Problem to work on :: The listing is to be printed word for word, pictures omitted.

Material provided ::
--
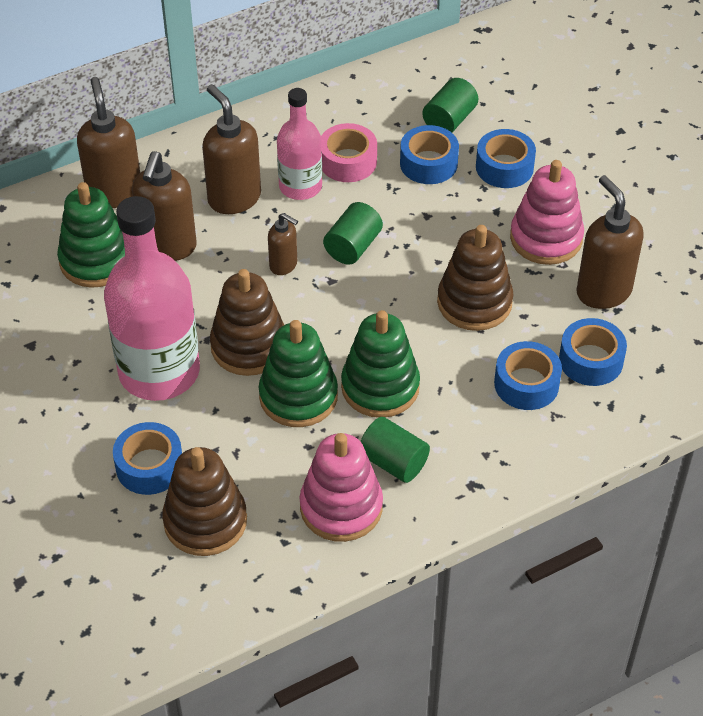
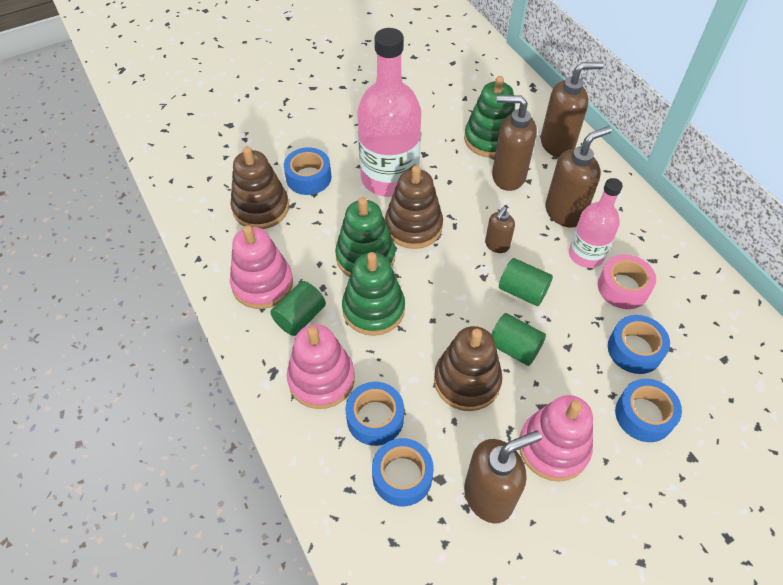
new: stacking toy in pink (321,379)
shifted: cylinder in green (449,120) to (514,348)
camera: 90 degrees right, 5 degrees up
--
Reply to the exercise ::
new: stacking toy in pink (321,379)
shifted: cylinder in green (449,120) to (514,348)
camera: 90 degrees right, 5 degrees up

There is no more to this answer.